* **DIRECTIONS**
Write out, word for word, the part of the listing below that opens with the line containing "pink star: (1815, 268) -> (1601, 158), moved" and closes with the line containing "cyan diamond: (788, 1502)", keeping both of those lines and adding no others.

* **DATA SECTION**
══════

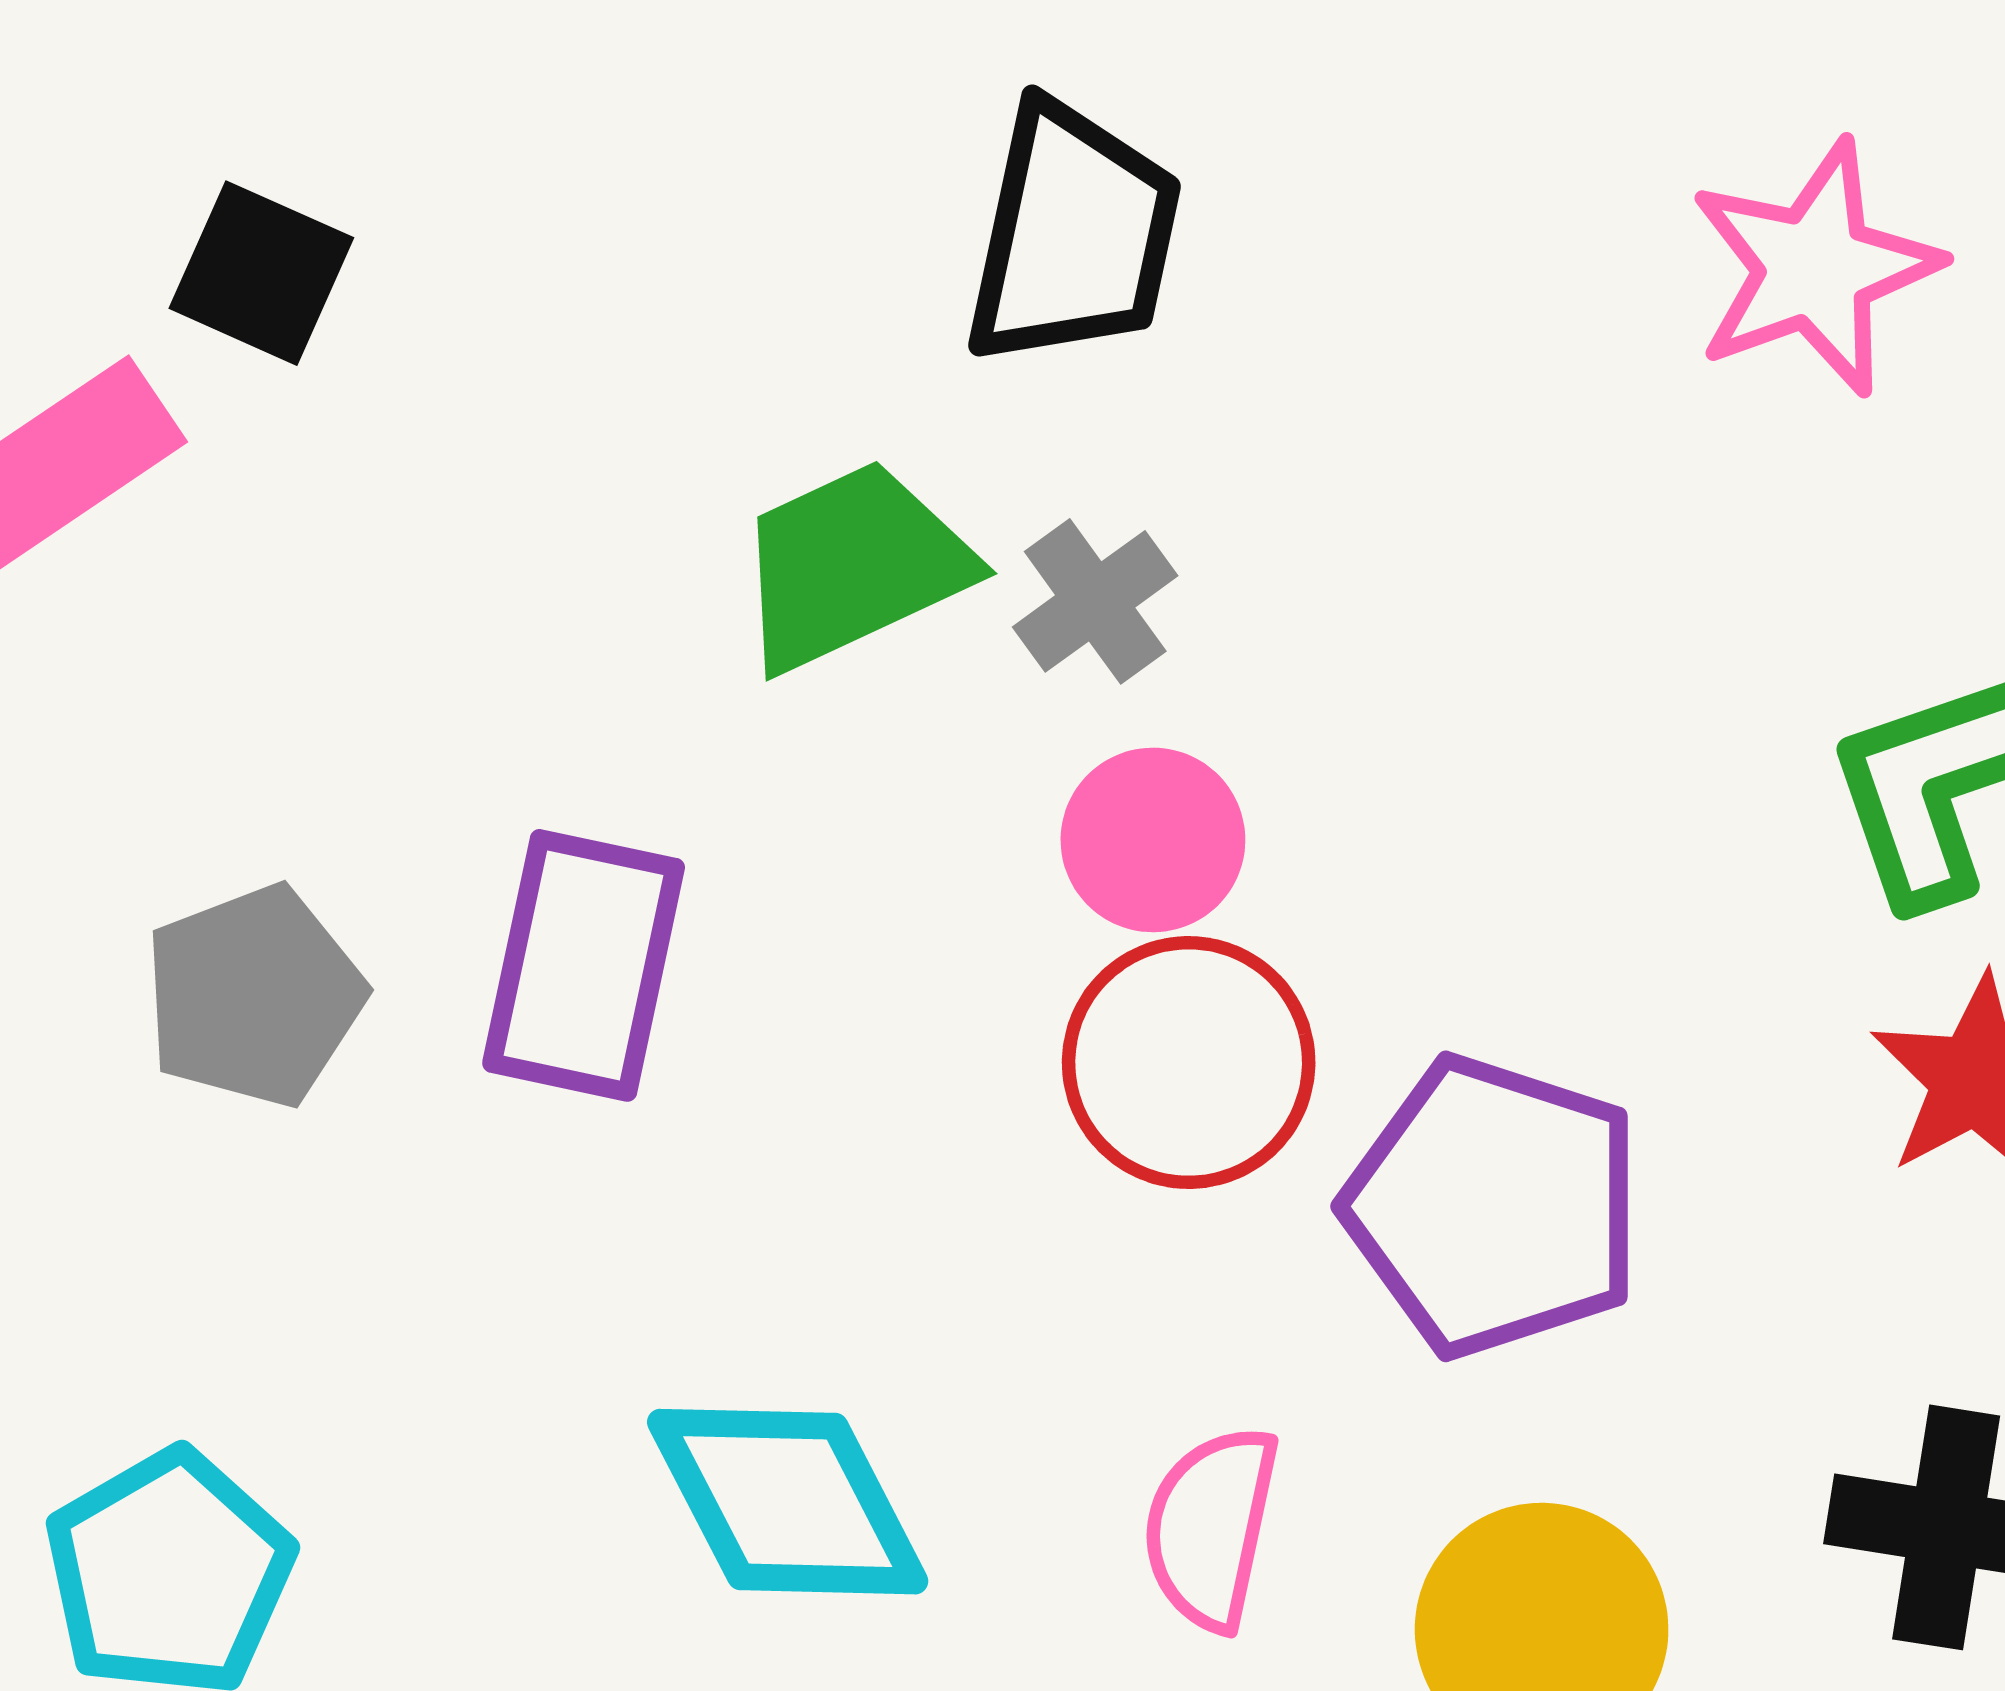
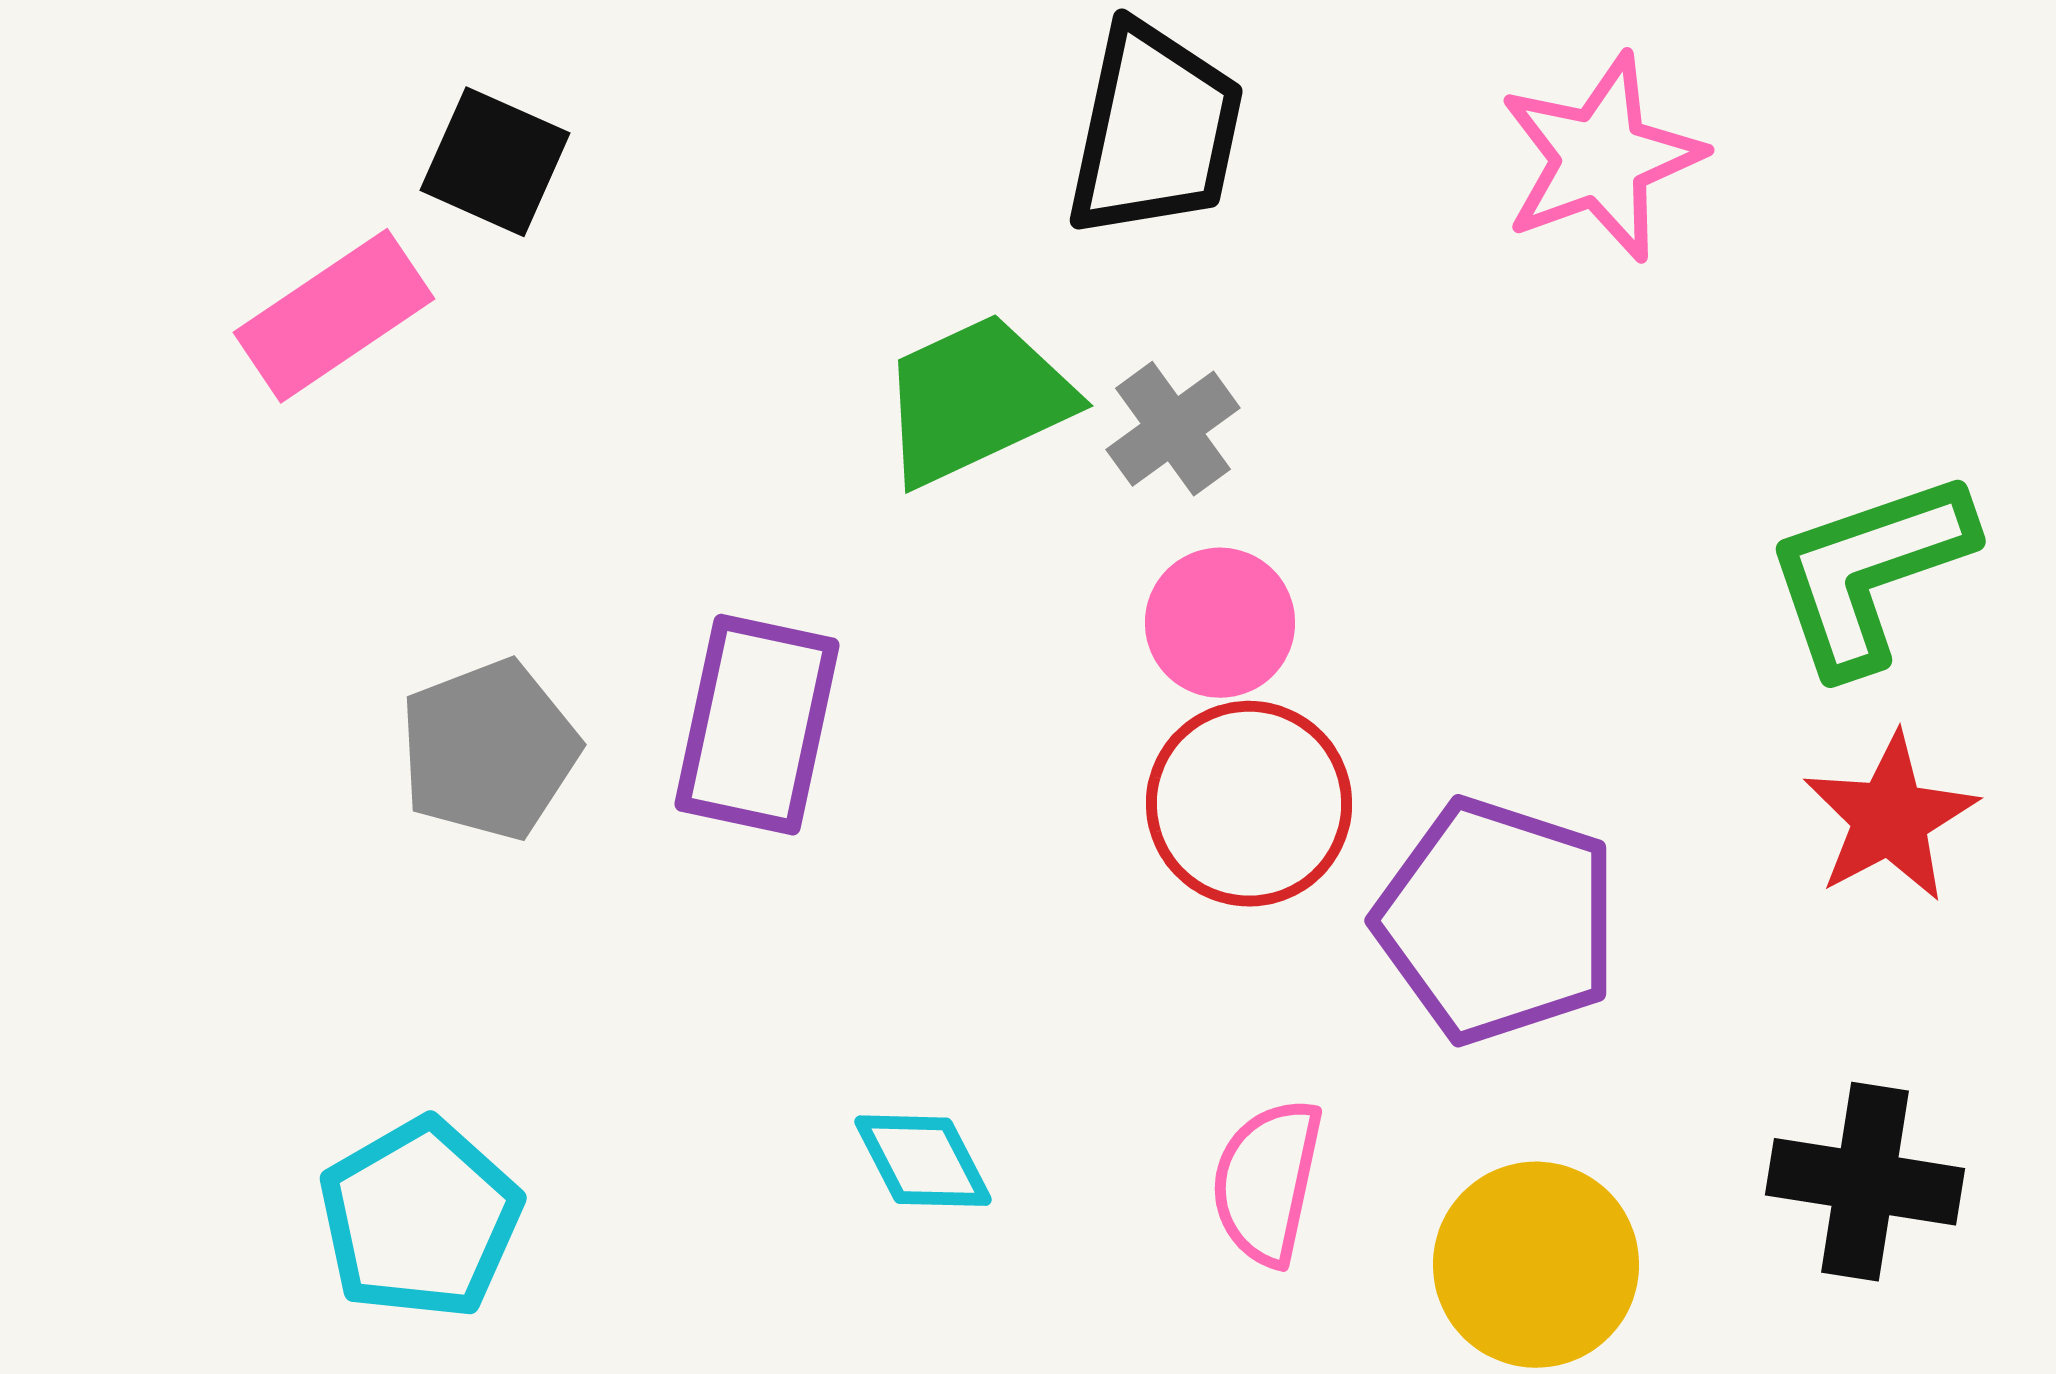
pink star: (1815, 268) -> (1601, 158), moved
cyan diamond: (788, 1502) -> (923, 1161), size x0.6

══════

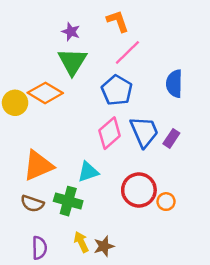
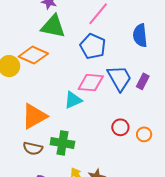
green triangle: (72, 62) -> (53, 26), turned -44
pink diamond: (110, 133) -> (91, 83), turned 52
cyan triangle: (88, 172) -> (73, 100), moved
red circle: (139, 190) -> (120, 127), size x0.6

══════

* **WORKED SOLUTION**
pink star: (1815, 268) -> (1601, 158), moved
cyan diamond: (788, 1502) -> (923, 1161), size x0.6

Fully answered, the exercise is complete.